Task to complete » The answer is an exact repetition of every entry, with all images left out.
Segment Start: Raw data
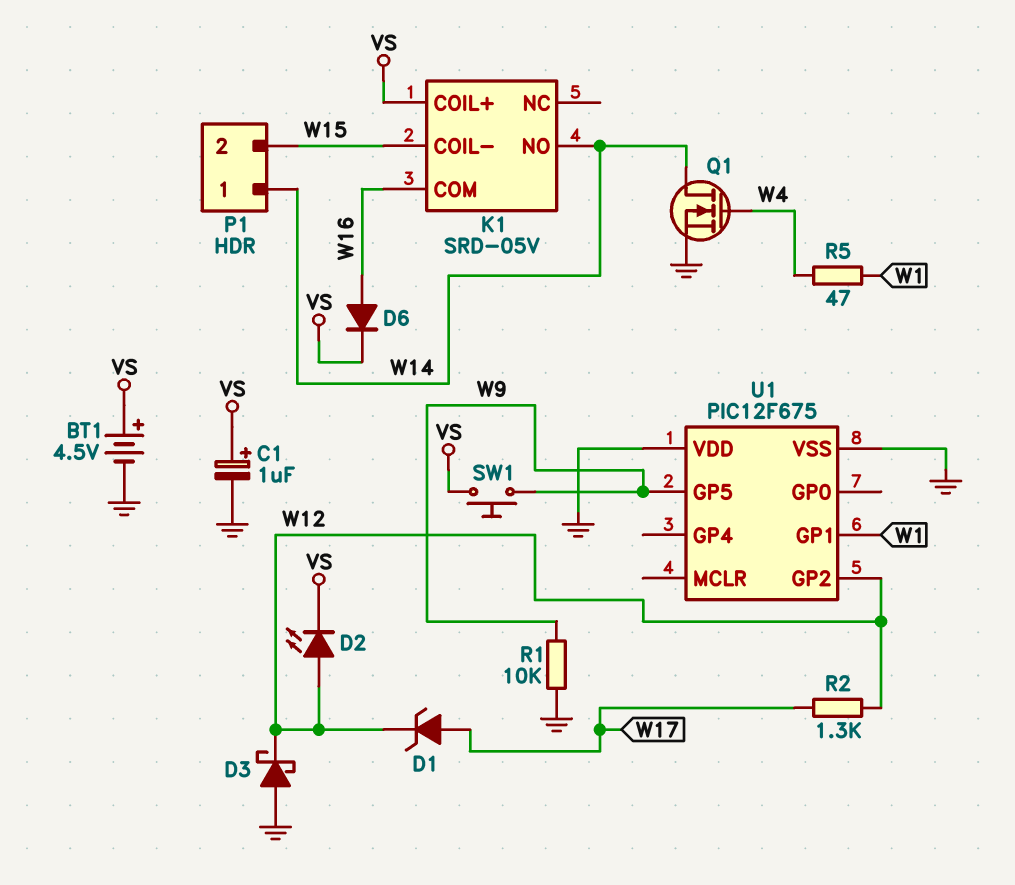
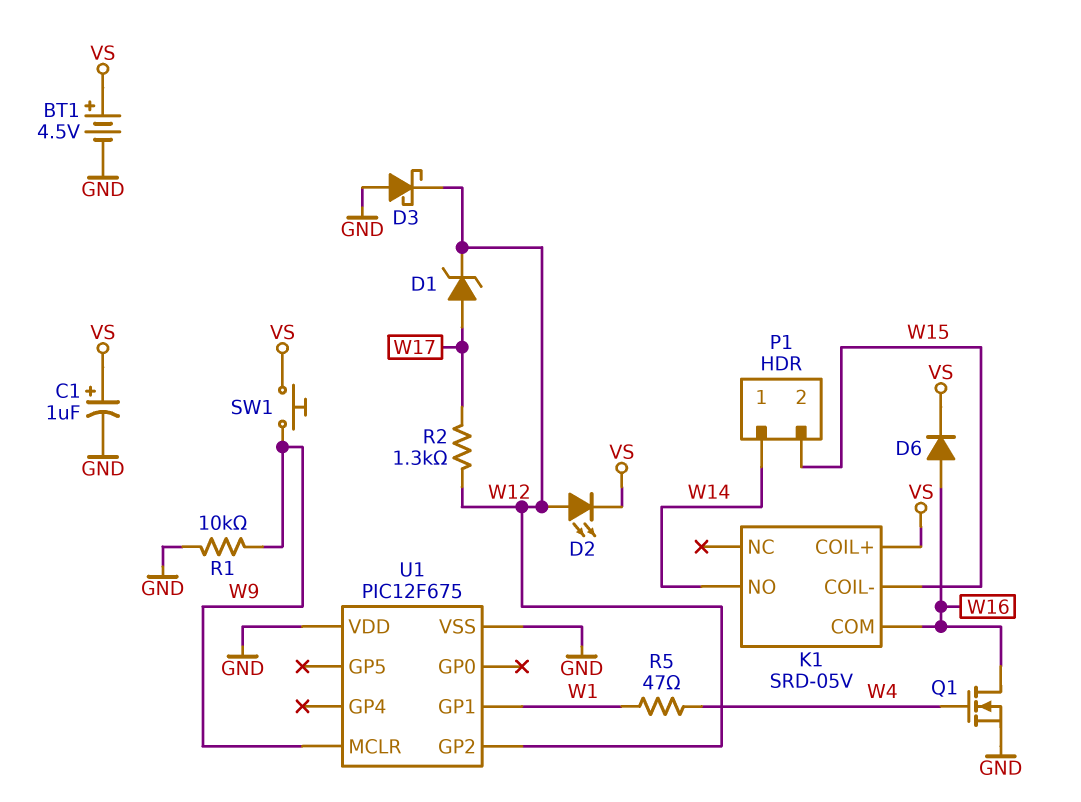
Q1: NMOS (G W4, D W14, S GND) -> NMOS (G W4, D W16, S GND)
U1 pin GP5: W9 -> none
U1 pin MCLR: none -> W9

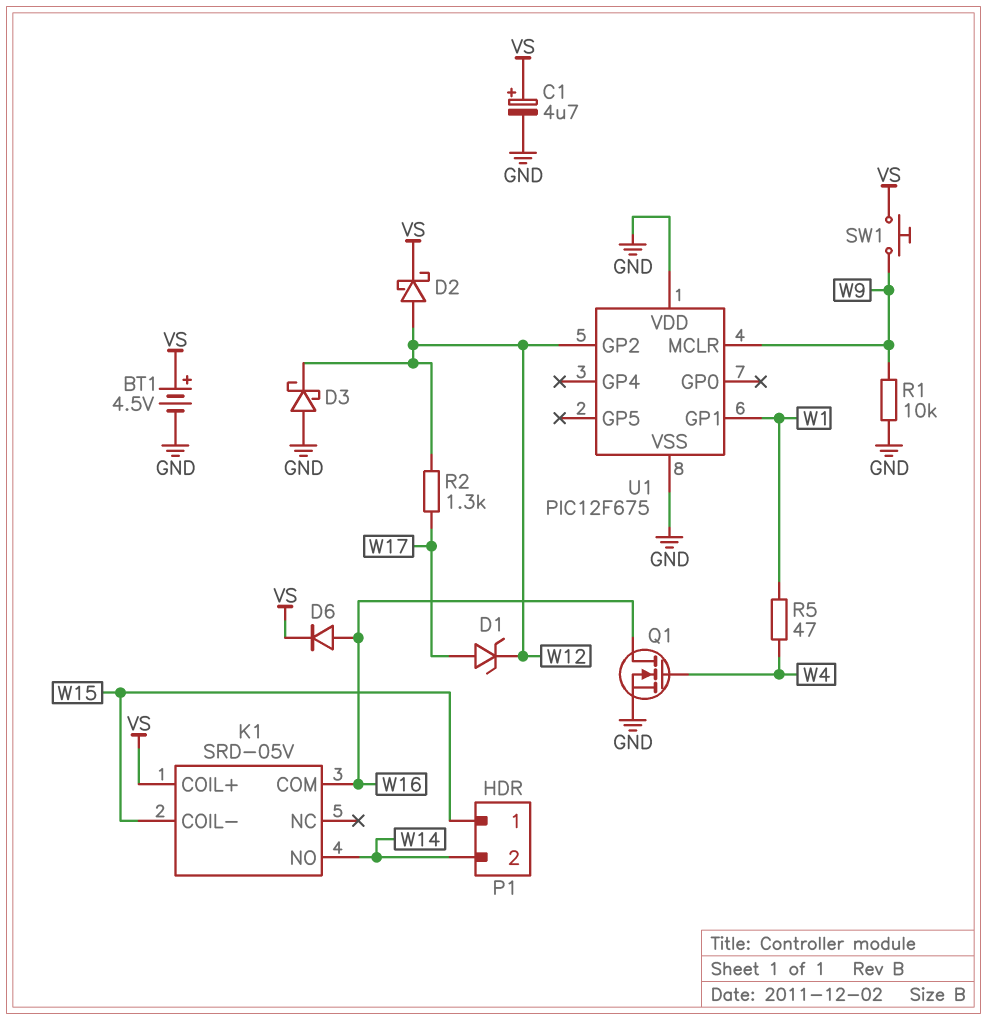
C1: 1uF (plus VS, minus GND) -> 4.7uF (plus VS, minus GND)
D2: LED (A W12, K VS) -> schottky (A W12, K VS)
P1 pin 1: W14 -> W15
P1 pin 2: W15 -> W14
Segment End: Raw data
Task response »
Q1: NMOS (G W4, D W14, S GND) -> NMOS (G W4, D W16, S GND)
U1 pin GP5: W9 -> none
U1 pin MCLR: none -> W9

C1: 1uF (plus VS, minus GND) -> 4.7uF (plus VS, minus GND)
D2: LED (A W12, K VS) -> schottky (A W12, K VS)
P1 pin 1: W14 -> W15
P1 pin 2: W15 -> W14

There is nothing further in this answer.